PROVIDED MATERIAL Block Start

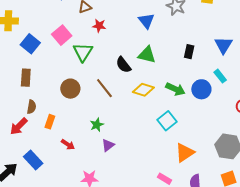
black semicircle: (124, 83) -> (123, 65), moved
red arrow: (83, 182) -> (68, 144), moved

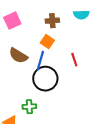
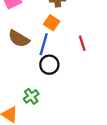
black circle: (45, 79) -> (49, 65), size x0.7
green cross: (29, 107) -> (31, 96), turned -32

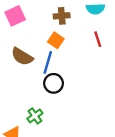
red line: (82, 43) -> (98, 39), moved

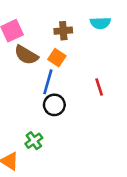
red line: (98, 39) -> (99, 87), moved
brown semicircle: (22, 57) -> (26, 55), moved

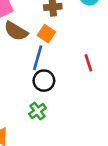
green cross: (34, 141) -> (38, 111), moved

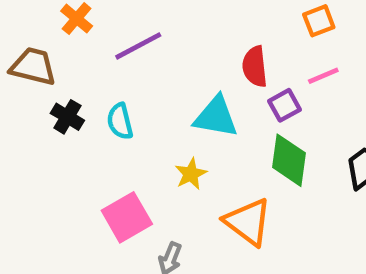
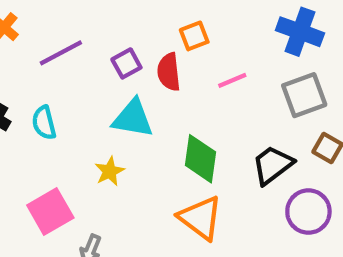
orange square: (319, 21) -> (194, 36), moved
purple square: (284, 105) -> (126, 63), moved
orange triangle: (248, 222) -> (201, 218), moved

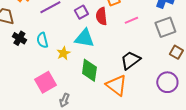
green diamond: (201, 159) -> (89, 70), moved
black trapezoid: (272, 165) -> (130, 60), moved
yellow star: (110, 171) -> (63, 53), moved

PROVIDED MATERIAL Block End

▶ [INSTRUCTIONS TO FOLLOW]:
No pictures should appear in the copy, which holds exactly the lines from the first line of the data through the line with "purple square: (284, 105) -> (126, 63), moved" and nothing else.

▶ [RESULT OF THE TASK]:
black semicircle: (124, 83) -> (123, 65), moved
red arrow: (83, 182) -> (68, 144), moved

black circle: (45, 79) -> (49, 65), size x0.7
green cross: (29, 107) -> (31, 96), turned -32

red line: (82, 43) -> (98, 39), moved

red line: (98, 39) -> (99, 87), moved
brown semicircle: (22, 57) -> (26, 55), moved

green cross: (34, 141) -> (38, 111), moved

orange square: (319, 21) -> (194, 36), moved
purple square: (284, 105) -> (126, 63), moved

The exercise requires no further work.